─── Provided records ───

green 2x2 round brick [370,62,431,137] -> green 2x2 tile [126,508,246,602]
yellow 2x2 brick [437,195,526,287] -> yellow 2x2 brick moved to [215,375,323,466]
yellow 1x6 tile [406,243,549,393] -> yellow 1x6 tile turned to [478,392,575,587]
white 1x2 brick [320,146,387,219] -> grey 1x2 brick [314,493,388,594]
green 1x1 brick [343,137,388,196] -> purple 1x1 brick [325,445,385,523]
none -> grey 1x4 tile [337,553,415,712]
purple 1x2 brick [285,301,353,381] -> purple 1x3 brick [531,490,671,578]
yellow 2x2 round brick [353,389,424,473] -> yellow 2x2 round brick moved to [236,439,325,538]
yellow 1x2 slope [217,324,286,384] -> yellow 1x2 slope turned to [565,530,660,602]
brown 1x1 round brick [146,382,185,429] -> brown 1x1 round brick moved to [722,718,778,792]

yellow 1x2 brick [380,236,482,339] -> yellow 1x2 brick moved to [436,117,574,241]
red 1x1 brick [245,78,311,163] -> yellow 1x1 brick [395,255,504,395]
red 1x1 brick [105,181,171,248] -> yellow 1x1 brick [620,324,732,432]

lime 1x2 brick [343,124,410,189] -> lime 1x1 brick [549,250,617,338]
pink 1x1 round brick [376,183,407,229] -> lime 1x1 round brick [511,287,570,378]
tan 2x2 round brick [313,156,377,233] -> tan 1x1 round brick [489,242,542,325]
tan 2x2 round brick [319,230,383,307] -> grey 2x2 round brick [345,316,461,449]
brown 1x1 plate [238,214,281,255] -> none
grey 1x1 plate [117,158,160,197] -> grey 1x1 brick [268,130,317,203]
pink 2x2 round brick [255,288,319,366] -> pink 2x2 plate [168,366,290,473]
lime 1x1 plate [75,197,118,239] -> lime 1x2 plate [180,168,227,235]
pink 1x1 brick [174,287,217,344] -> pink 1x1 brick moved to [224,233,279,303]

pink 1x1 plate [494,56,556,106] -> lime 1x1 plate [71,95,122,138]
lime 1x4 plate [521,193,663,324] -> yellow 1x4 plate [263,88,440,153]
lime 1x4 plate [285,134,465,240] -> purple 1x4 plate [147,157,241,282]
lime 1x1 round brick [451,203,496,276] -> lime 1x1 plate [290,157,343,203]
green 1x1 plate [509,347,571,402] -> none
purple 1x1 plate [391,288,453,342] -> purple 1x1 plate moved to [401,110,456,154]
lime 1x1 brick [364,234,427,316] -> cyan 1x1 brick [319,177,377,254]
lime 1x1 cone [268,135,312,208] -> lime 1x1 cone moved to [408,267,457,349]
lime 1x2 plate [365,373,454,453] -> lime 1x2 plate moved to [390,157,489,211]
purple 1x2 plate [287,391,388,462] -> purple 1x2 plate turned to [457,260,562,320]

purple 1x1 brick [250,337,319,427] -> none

───

__What you are asked to do__:
The reply must present every entry, transcribed with its exact wording.

__Task response__:
green 2x2 round brick [370,62,431,137] -> green 2x2 tile [126,508,246,602]
yellow 2x2 brick [437,195,526,287] -> yellow 2x2 brick moved to [215,375,323,466]
yellow 1x6 tile [406,243,549,393] -> yellow 1x6 tile turned to [478,392,575,587]
white 1x2 brick [320,146,387,219] -> grey 1x2 brick [314,493,388,594]
green 1x1 brick [343,137,388,196] -> purple 1x1 brick [325,445,385,523]
none -> grey 1x4 tile [337,553,415,712]
purple 1x2 brick [285,301,353,381] -> purple 1x3 brick [531,490,671,578]
yellow 2x2 round brick [353,389,424,473] -> yellow 2x2 round brick moved to [236,439,325,538]
yellow 1x2 slope [217,324,286,384] -> yellow 1x2 slope turned to [565,530,660,602]
brown 1x1 round brick [146,382,185,429] -> brown 1x1 round brick moved to [722,718,778,792]

yellow 1x2 brick [380,236,482,339] -> yellow 1x2 brick moved to [436,117,574,241]
red 1x1 brick [245,78,311,163] -> yellow 1x1 brick [395,255,504,395]
red 1x1 brick [105,181,171,248] -> yellow 1x1 brick [620,324,732,432]

lime 1x2 brick [343,124,410,189] -> lime 1x1 brick [549,250,617,338]
pink 1x1 round brick [376,183,407,229] -> lime 1x1 round brick [511,287,570,378]
tan 2x2 round brick [313,156,377,233] -> tan 1x1 round brick [489,242,542,325]
tan 2x2 round brick [319,230,383,307] -> grey 2x2 round brick [345,316,461,449]
brown 1x1 plate [238,214,281,255] -> none
grey 1x1 plate [117,158,160,197] -> grey 1x1 brick [268,130,317,203]
pink 2x2 round brick [255,288,319,366] -> pink 2x2 plate [168,366,290,473]
lime 1x1 plate [75,197,118,239] -> lime 1x2 plate [180,168,227,235]
pink 1x1 brick [174,287,217,344] -> pink 1x1 brick moved to [224,233,279,303]

pink 1x1 plate [494,56,556,106] -> lime 1x1 plate [71,95,122,138]
lime 1x4 plate [521,193,663,324] -> yellow 1x4 plate [263,88,440,153]
lime 1x4 plate [285,134,465,240] -> purple 1x4 plate [147,157,241,282]
lime 1x1 round brick [451,203,496,276] -> lime 1x1 plate [290,157,343,203]
green 1x1 plate [509,347,571,402] -> none
purple 1x1 plate [391,288,453,342] -> purple 1x1 plate moved to [401,110,456,154]
lime 1x1 brick [364,234,427,316] -> cyan 1x1 brick [319,177,377,254]
lime 1x1 cone [268,135,312,208] -> lime 1x1 cone moved to [408,267,457,349]
lime 1x2 plate [365,373,454,453] -> lime 1x2 plate moved to [390,157,489,211]
purple 1x2 plate [287,391,388,462] -> purple 1x2 plate turned to [457,260,562,320]

purple 1x1 brick [250,337,319,427] -> none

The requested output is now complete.